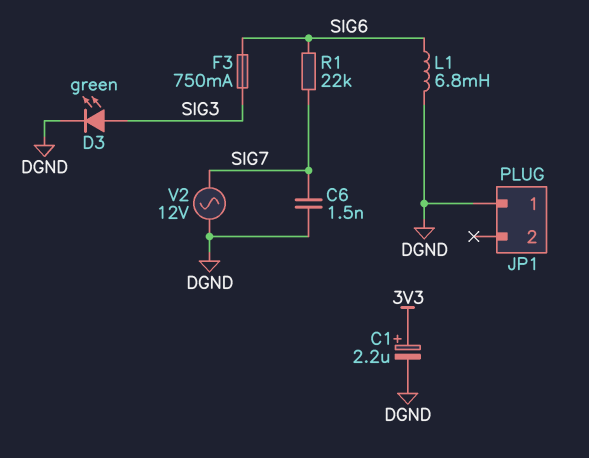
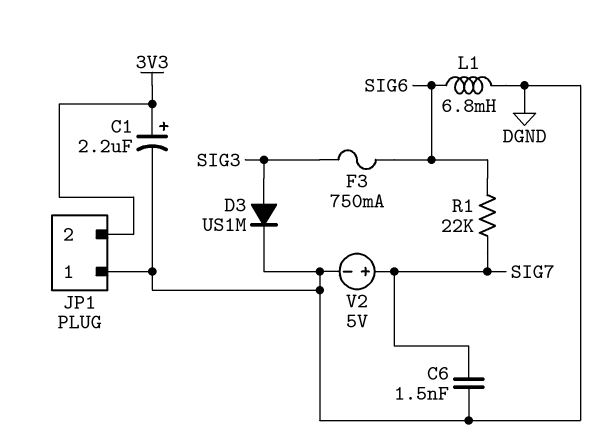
D3: LED green (A SIG3, K DGND) -> diode US1M (A SIG3, K DGND)
JP1 pin 2: none -> 3V3
V2: AC 12V (DGND, SIG7) -> 5V (plus SIG7, minus DGND)

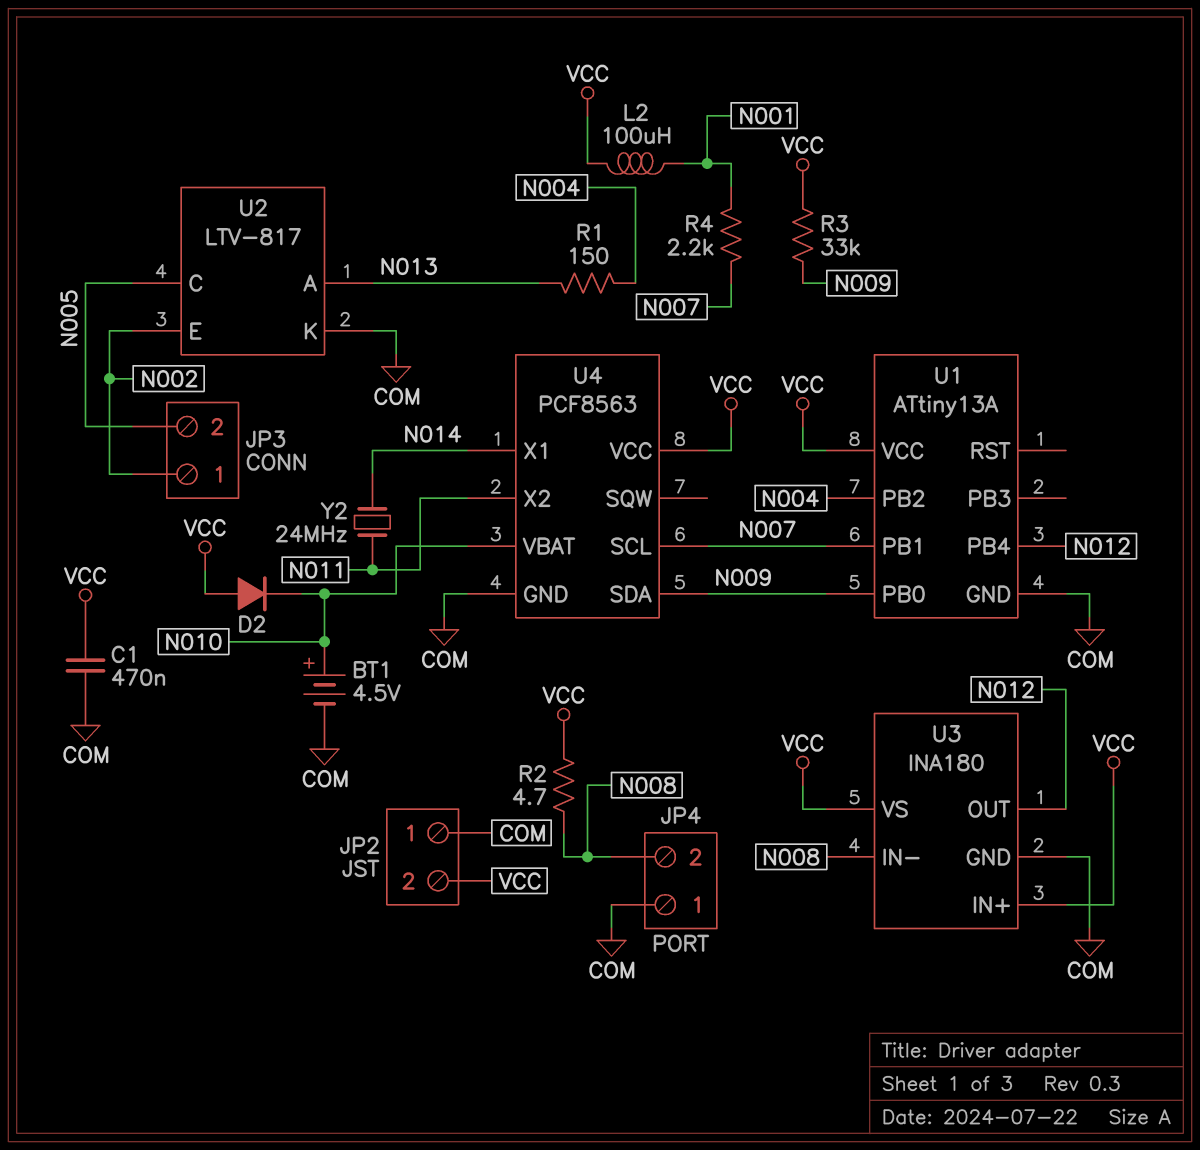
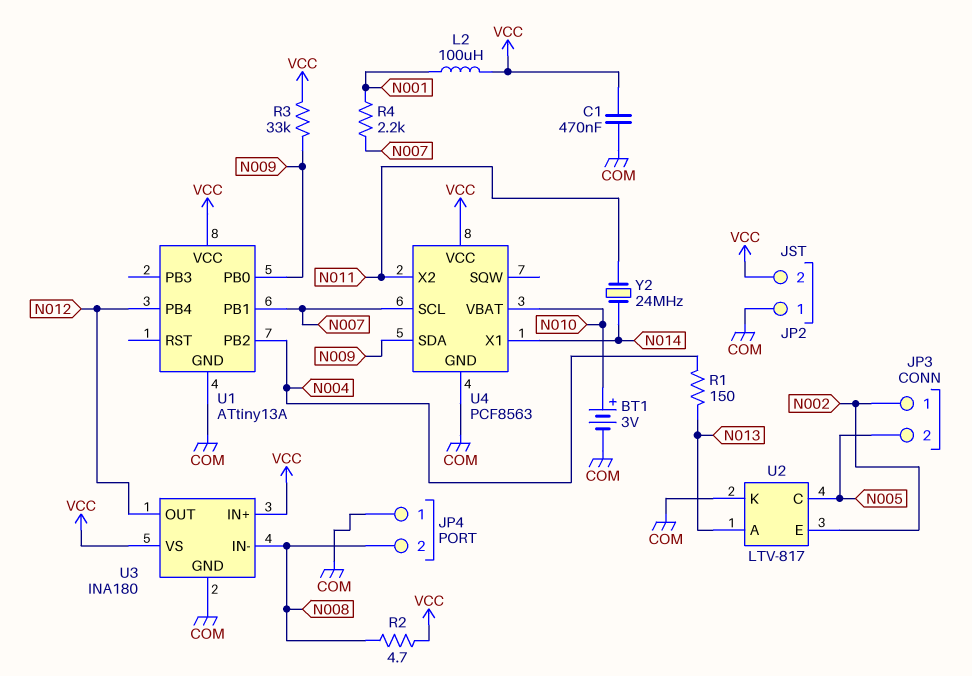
BT1: 4.5V (plus N010, minus COM) -> 3V (plus N010, minus COM)
D2: diode (A VCC, K N010) -> none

- _EXERCISE DIRECTIONS_
From the first line to the last, copy the records exactly and skip the pictures.

- _FINISHED TASK_
D3: LED green (A SIG3, K DGND) -> diode US1M (A SIG3, K DGND)
JP1 pin 2: none -> 3V3
V2: AC 12V (DGND, SIG7) -> 5V (plus SIG7, minus DGND)

BT1: 4.5V (plus N010, minus COM) -> 3V (plus N010, minus COM)
D2: diode (A VCC, K N010) -> none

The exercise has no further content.